• ACTIVITY: Locate and copy each line in the data that contains the word "Radiergummi".

• PROVIDED DATA:
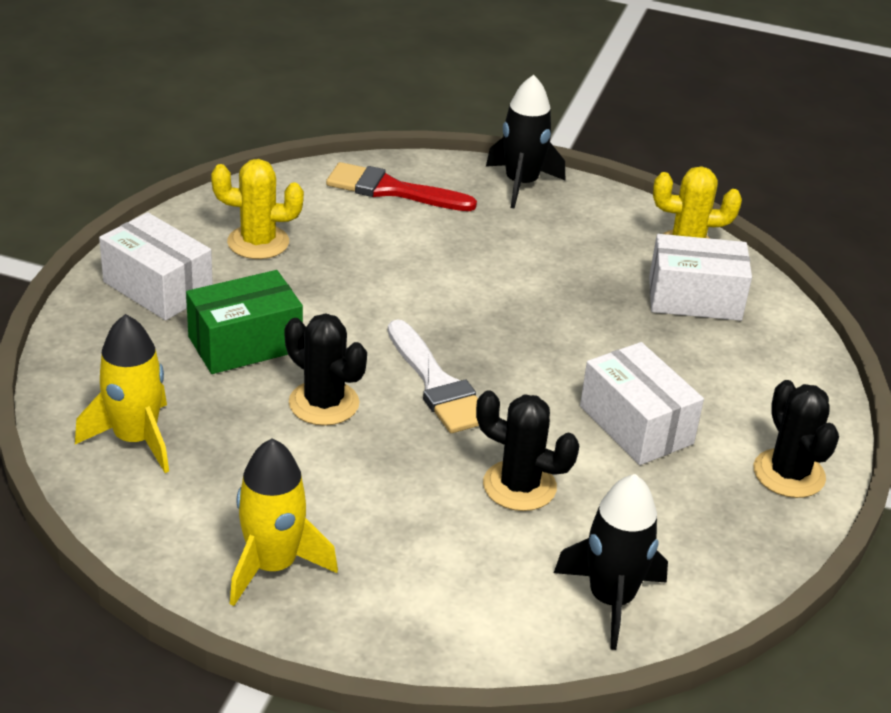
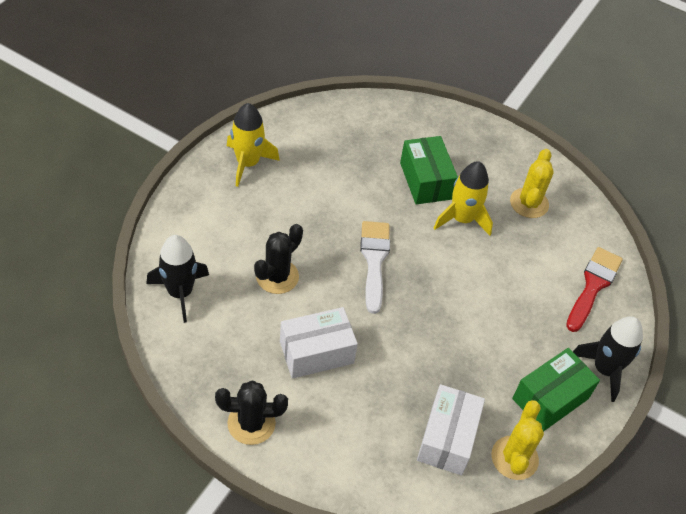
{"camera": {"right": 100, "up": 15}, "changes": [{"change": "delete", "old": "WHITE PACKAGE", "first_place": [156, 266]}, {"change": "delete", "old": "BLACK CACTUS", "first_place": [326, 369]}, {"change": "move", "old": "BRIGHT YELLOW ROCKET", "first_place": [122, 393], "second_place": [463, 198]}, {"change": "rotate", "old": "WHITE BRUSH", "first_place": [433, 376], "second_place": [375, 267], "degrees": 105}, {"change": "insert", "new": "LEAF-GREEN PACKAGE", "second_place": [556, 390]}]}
==
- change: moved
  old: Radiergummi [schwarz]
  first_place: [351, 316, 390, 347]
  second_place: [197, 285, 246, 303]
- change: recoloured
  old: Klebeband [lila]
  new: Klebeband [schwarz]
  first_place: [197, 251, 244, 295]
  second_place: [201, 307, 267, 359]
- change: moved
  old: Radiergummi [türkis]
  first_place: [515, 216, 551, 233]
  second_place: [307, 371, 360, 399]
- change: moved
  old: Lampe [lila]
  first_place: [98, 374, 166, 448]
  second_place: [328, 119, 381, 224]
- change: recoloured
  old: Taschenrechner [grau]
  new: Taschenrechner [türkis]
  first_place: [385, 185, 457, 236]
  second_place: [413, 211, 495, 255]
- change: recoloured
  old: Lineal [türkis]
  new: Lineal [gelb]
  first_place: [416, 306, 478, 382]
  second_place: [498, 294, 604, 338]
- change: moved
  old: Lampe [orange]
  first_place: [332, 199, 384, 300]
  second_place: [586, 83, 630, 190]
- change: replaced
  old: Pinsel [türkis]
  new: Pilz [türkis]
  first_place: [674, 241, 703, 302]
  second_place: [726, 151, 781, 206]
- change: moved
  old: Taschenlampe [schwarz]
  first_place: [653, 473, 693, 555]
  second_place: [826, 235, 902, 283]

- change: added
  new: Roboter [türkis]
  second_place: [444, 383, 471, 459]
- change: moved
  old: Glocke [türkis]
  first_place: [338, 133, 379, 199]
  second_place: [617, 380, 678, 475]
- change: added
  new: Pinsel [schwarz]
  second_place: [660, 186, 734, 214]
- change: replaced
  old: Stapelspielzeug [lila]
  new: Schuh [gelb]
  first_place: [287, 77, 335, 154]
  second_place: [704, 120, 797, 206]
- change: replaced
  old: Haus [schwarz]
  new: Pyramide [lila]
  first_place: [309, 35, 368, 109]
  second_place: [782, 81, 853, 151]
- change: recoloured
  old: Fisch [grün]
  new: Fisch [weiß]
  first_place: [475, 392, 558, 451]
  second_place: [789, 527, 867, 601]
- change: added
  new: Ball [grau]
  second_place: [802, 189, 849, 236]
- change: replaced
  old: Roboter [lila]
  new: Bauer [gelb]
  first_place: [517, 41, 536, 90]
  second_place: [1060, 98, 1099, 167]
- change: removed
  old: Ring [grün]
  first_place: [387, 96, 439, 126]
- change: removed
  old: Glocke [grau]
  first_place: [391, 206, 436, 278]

• RESULT:
  old: Radiergummi [schwarz]
  old: Radiergummi [türkis]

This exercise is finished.